Work order »
Filter the records, keeping every line that has the string "round".

Scene edit records:
- - - -
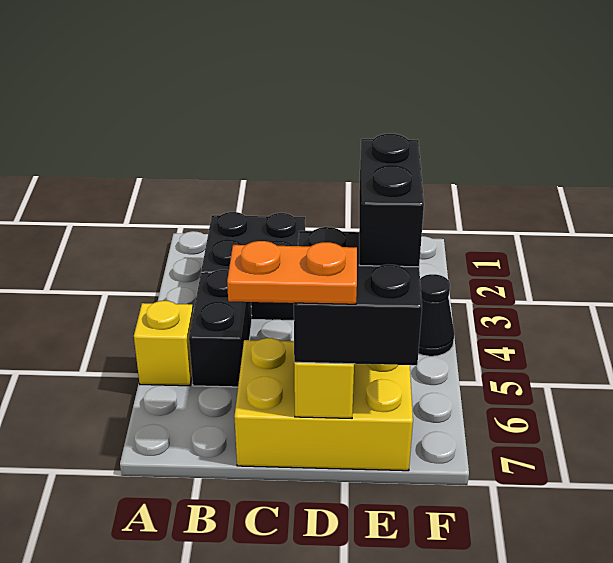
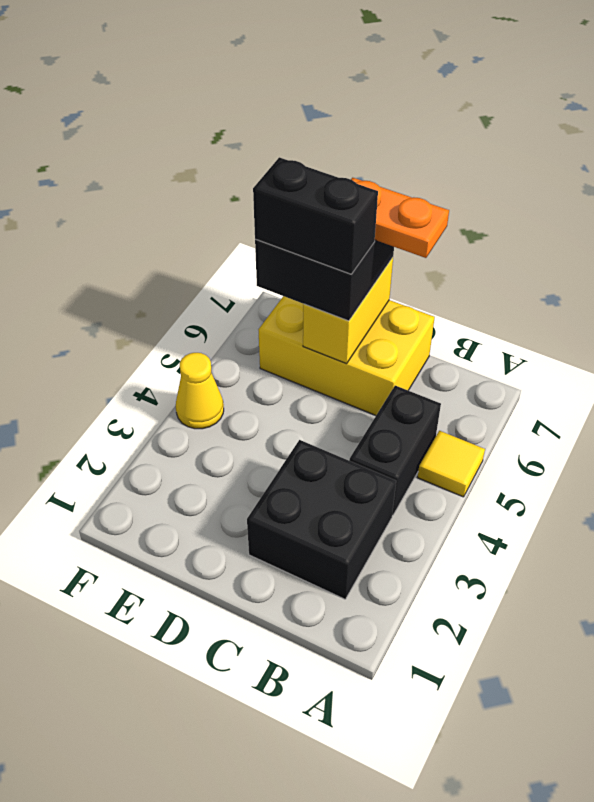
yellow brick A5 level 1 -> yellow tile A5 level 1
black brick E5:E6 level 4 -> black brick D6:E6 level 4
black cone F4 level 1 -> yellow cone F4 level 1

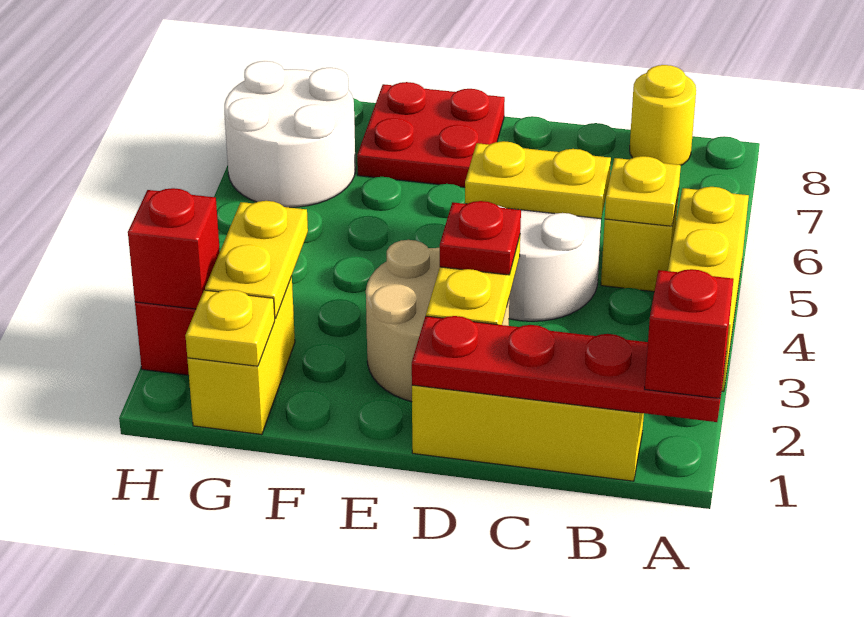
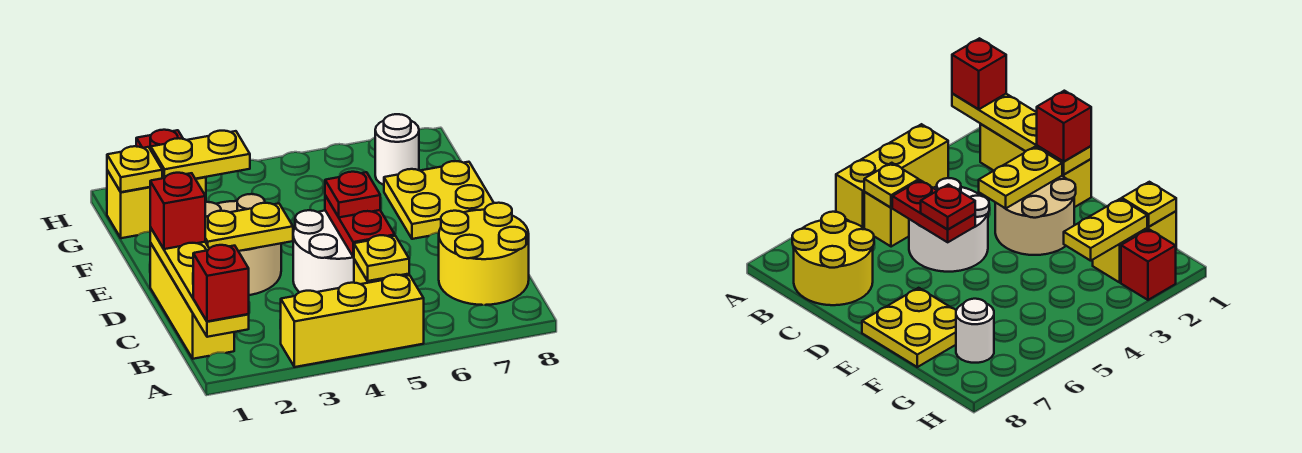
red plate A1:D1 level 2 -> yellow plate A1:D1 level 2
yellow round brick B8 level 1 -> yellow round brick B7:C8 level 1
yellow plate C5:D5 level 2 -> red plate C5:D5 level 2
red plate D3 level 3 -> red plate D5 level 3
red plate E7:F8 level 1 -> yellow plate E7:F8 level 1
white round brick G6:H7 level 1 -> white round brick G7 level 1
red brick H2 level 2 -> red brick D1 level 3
- - - -
Output for this exercise »
yellow round brick B8 level 1 -> yellow round brick B7:C8 level 1
white round brick G6:H7 level 1 -> white round brick G7 level 1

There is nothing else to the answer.